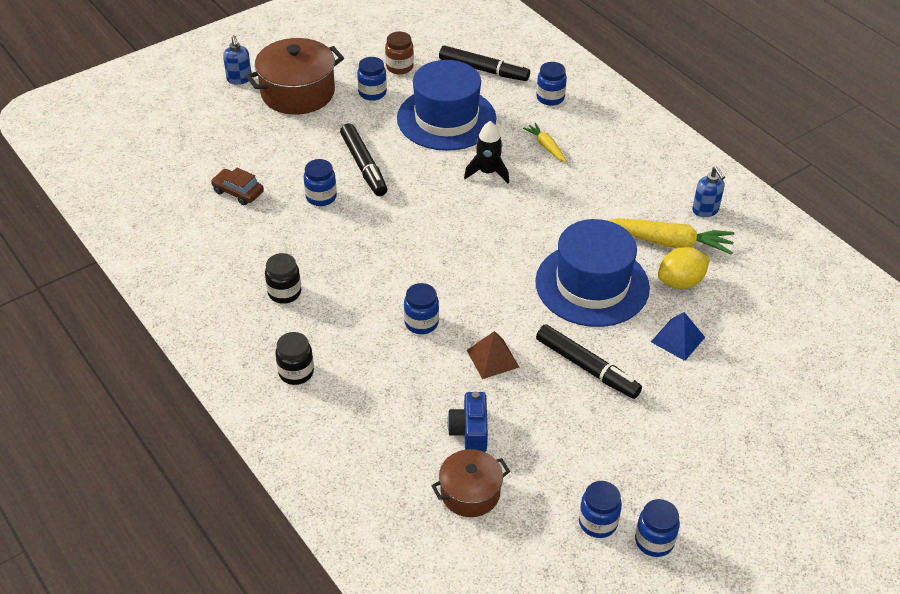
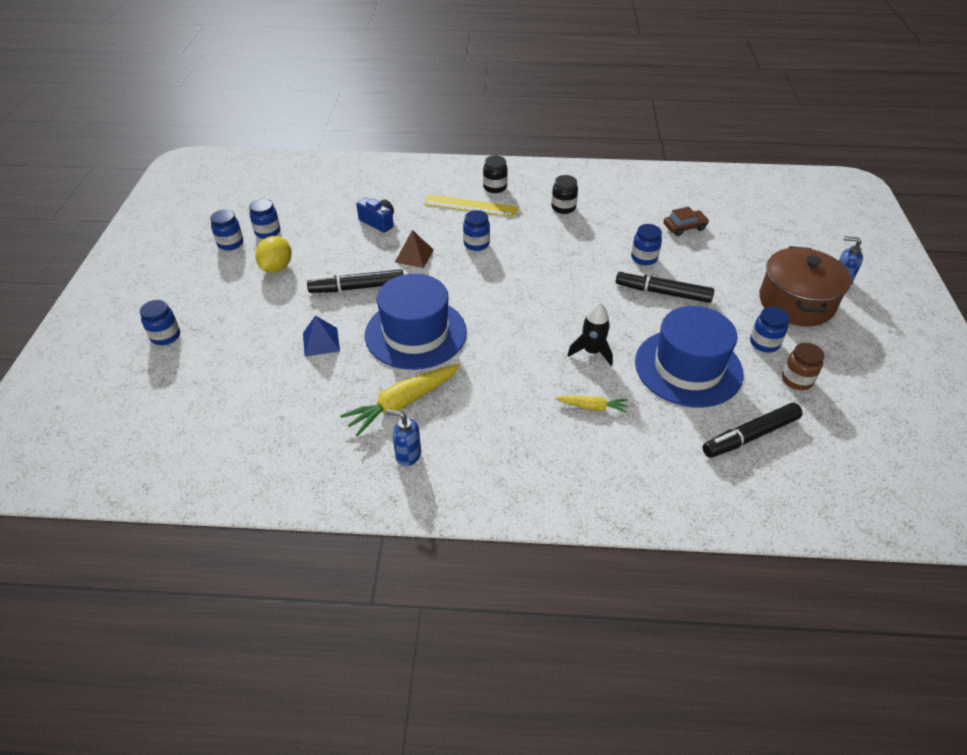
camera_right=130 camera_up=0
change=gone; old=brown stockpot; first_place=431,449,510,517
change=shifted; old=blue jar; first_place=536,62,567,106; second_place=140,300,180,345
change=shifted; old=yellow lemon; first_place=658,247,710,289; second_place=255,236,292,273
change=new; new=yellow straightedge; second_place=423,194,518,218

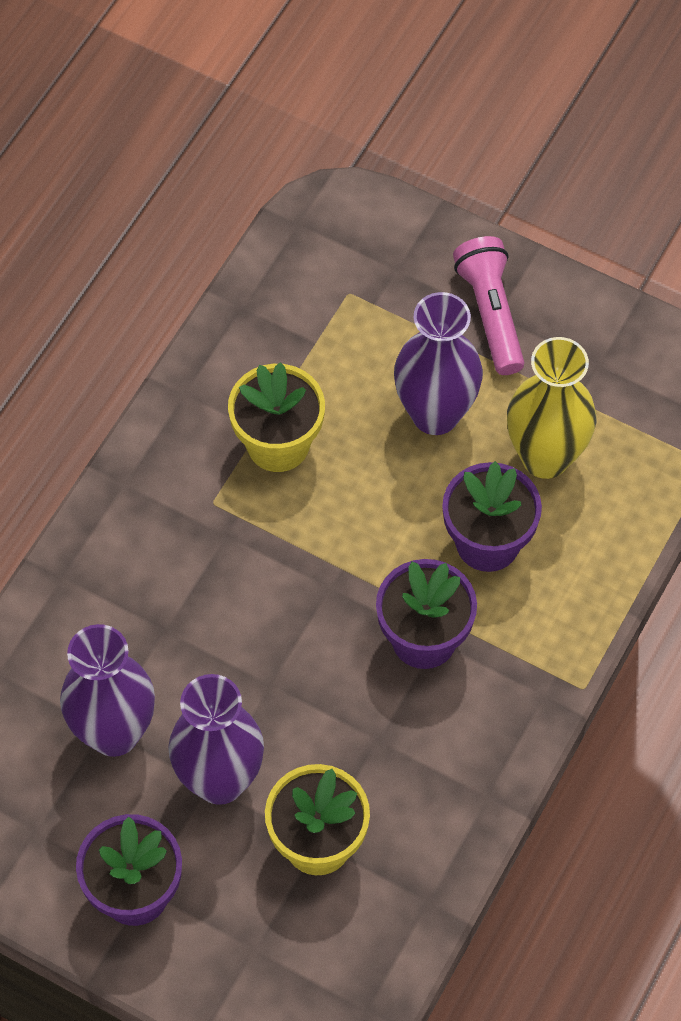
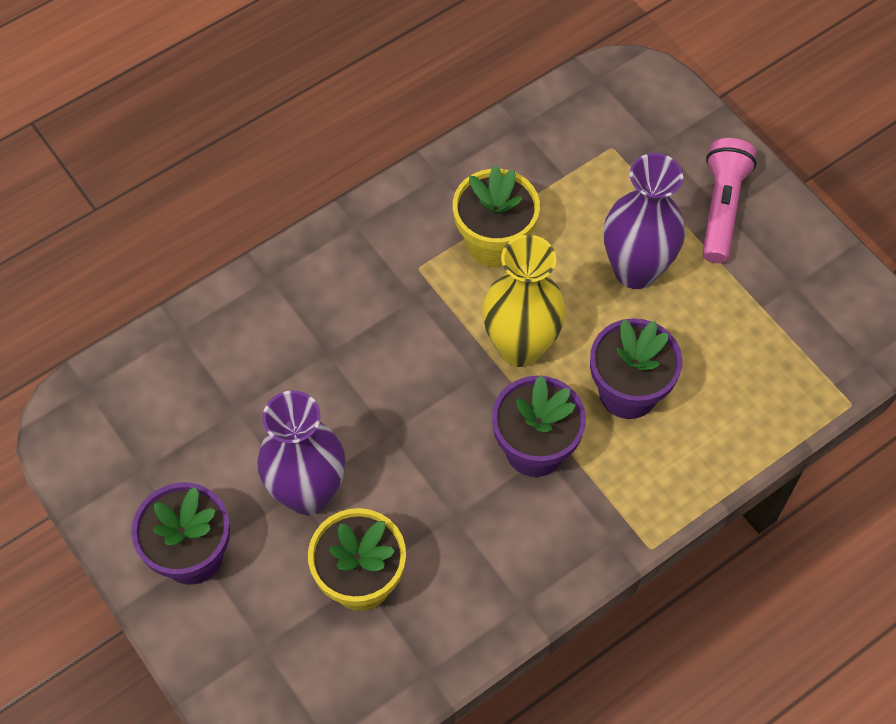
camera_right=25 camera_up=0
change=gone; old=royal purple tall vase; first_place=60,624,155,757
change=shifted; old=yellow tall vase; first_place=507,337,596,479; second_place=482,235,566,367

What this task involves
Your answer must consist solely of the lines above between the line holding "change=gone; old=brown stockpot;" and the line holding "change=shifted; old=yellow lemon;", inclusive, copied exactly.

The answer
change=gone; old=brown stockpot; first_place=431,449,510,517
change=shifted; old=blue jar; first_place=536,62,567,106; second_place=140,300,180,345
change=shifted; old=yellow lemon; first_place=658,247,710,289; second_place=255,236,292,273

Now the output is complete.